Exercise goal.
Exclude the pictures, then repeat the remaining data exactly.
= = = = = = =
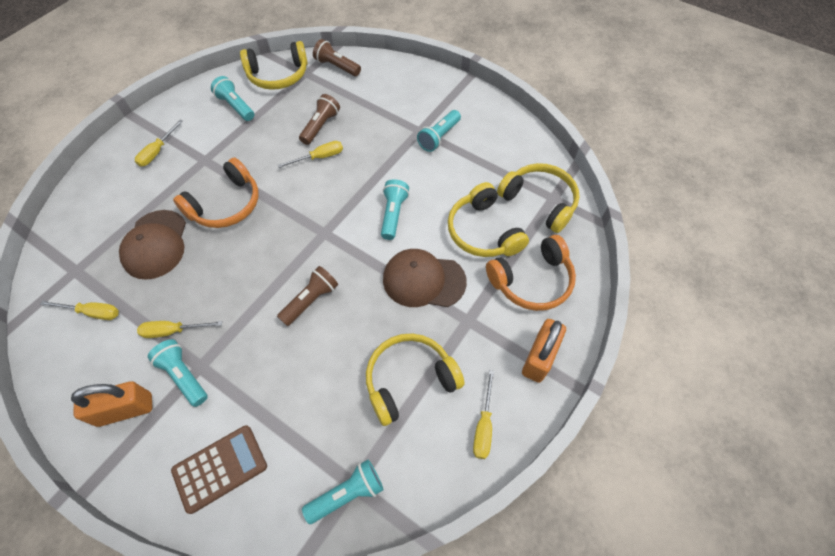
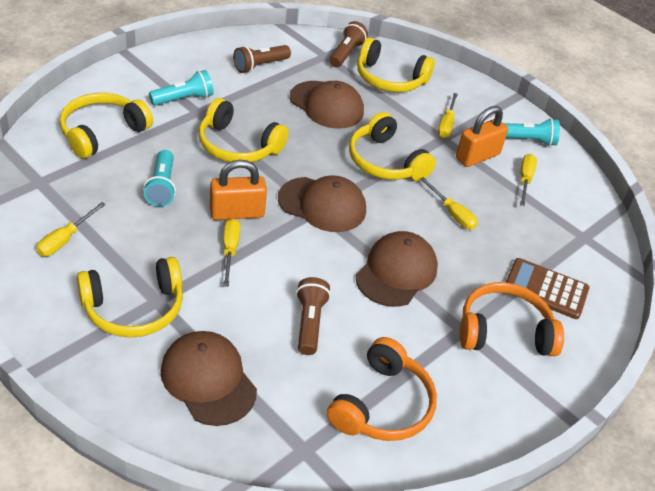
brown cap: 2 -> 4
turquoise flashlight: 5 -> 3
yellow headphones: 4 -> 5

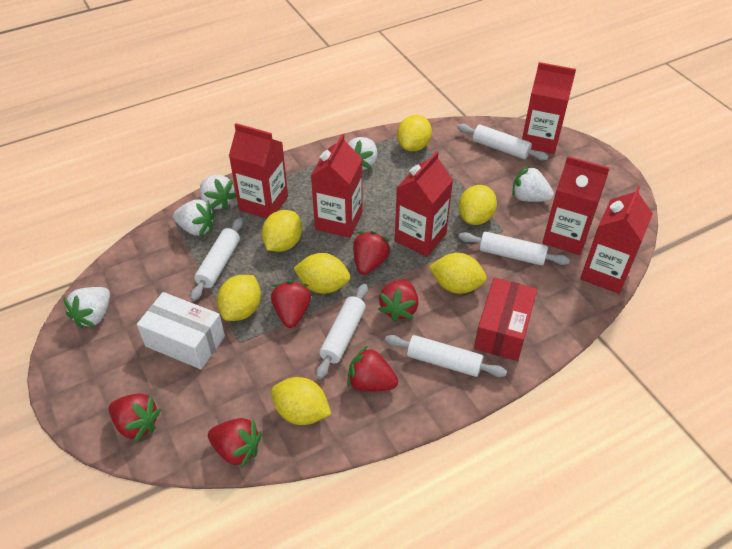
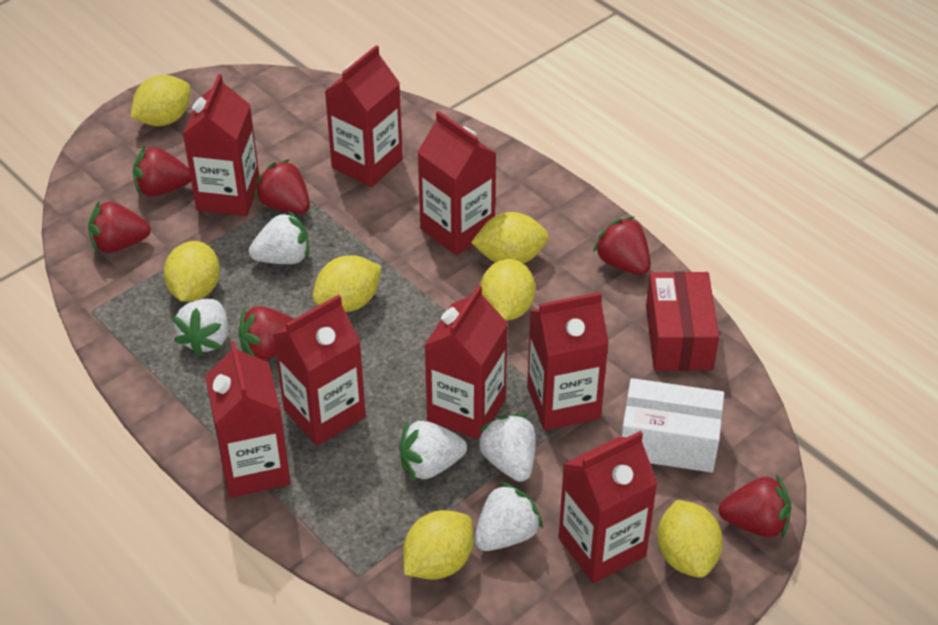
red carton: 6 -> 8
white rolling pin: 5 -> 0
= = = = = = =
Result of this exercise.
brown cap: 2 -> 4
turquoise flashlight: 5 -> 3
yellow headphones: 4 -> 5

red carton: 6 -> 8
white rolling pin: 5 -> 0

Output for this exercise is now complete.